WORK TASK: Repeat the lines below exactly as written, please, from the line with "royal purple solid cube 236,324,327,428" to the line with "nothing => teal small lock 443,634,482,683", both lines included, and no others.

RECORDED INFORMATION:
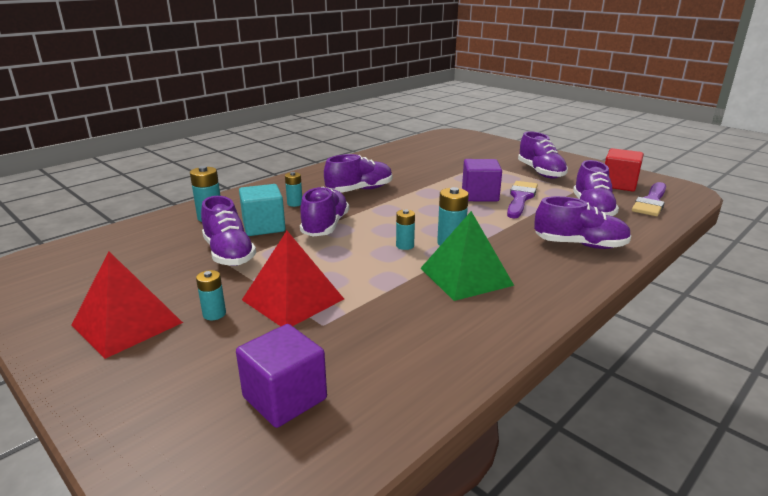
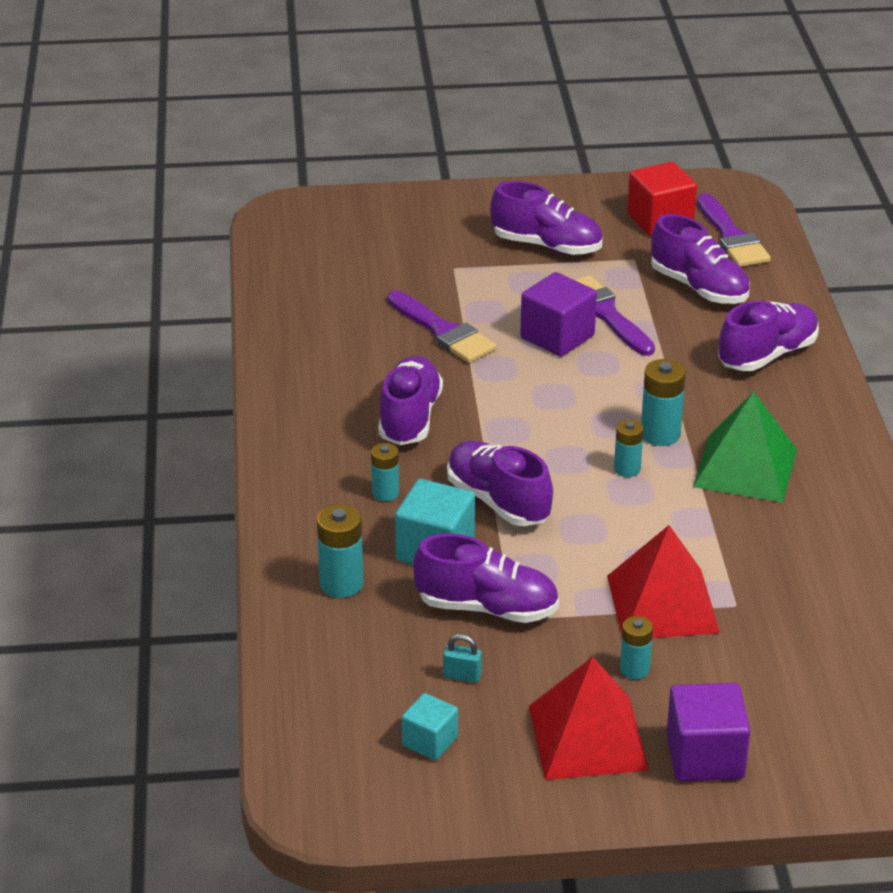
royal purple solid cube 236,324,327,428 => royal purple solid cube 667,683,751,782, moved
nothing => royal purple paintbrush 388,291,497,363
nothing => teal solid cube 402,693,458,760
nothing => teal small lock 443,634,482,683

==

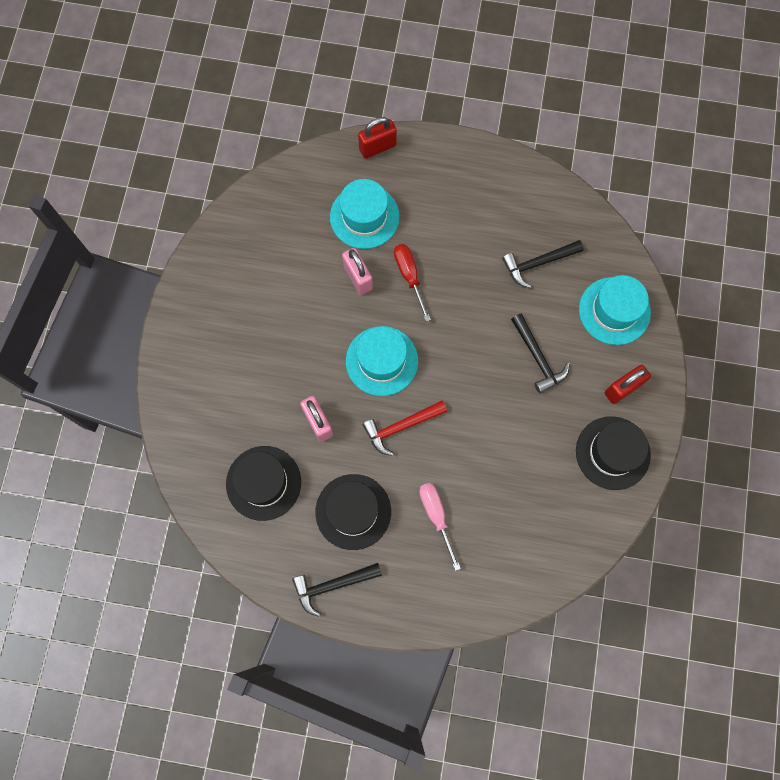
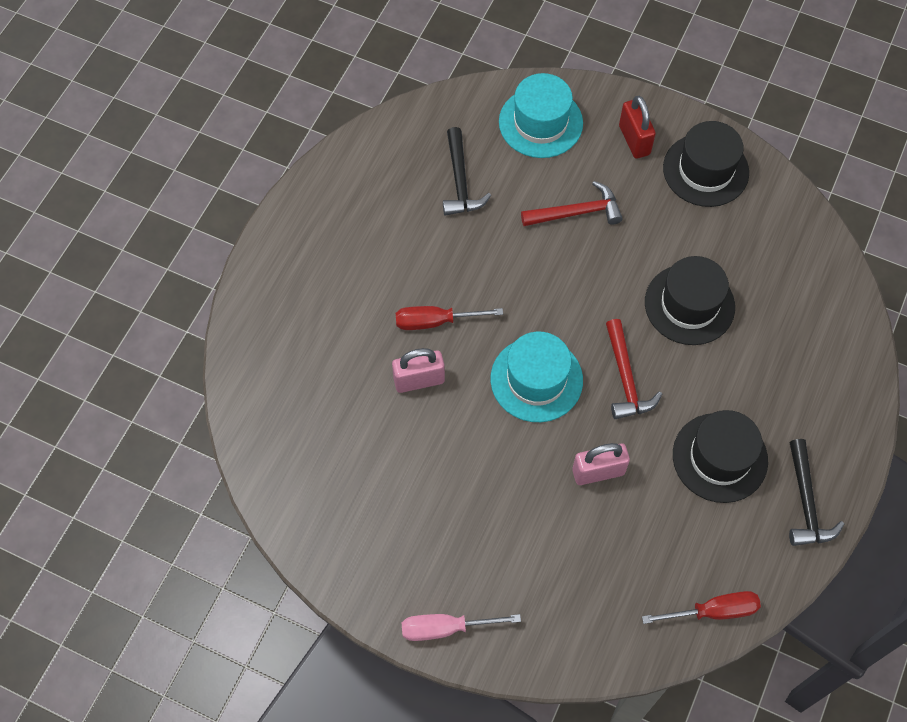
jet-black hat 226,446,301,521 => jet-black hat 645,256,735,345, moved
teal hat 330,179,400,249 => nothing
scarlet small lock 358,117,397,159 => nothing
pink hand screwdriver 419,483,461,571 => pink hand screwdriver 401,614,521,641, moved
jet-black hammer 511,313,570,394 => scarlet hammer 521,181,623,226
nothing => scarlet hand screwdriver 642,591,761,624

...

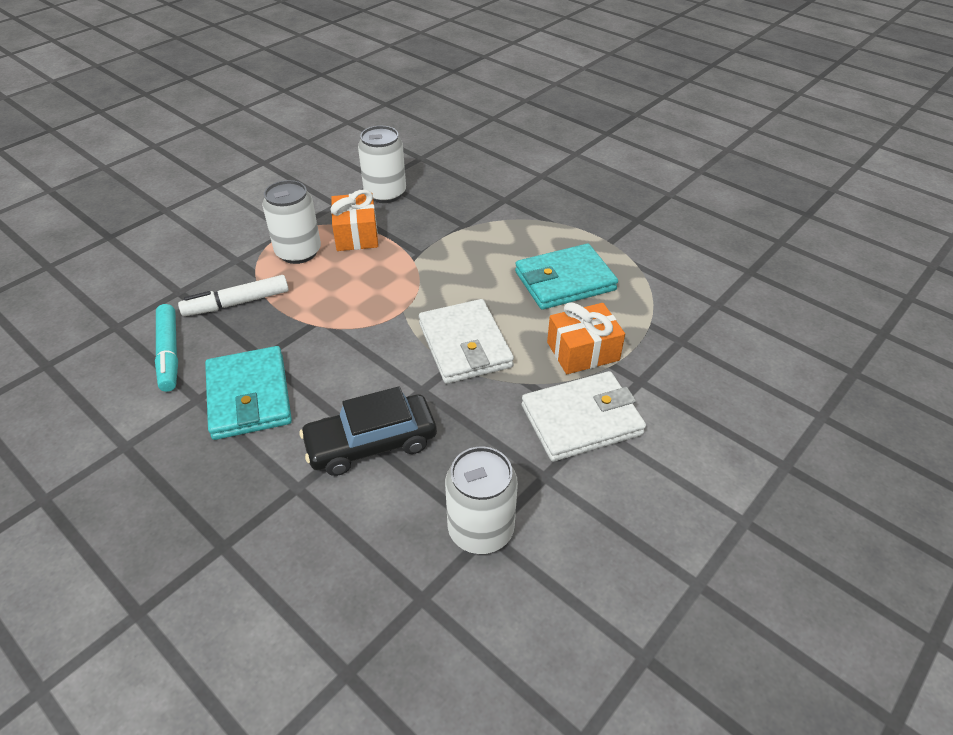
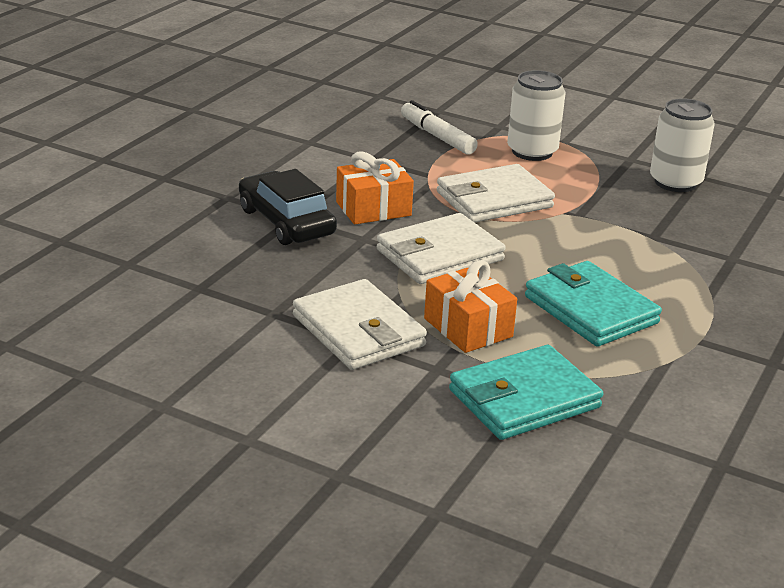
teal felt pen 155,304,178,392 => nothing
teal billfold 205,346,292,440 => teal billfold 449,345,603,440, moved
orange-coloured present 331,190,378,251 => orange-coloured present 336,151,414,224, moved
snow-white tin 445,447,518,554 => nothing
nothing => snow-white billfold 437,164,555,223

ANSWER BOX:
royal purple solid cube 236,324,327,428 => royal purple solid cube 667,683,751,782, moved
nothing => royal purple paintbrush 388,291,497,363
nothing => teal solid cube 402,693,458,760
nothing => teal small lock 443,634,482,683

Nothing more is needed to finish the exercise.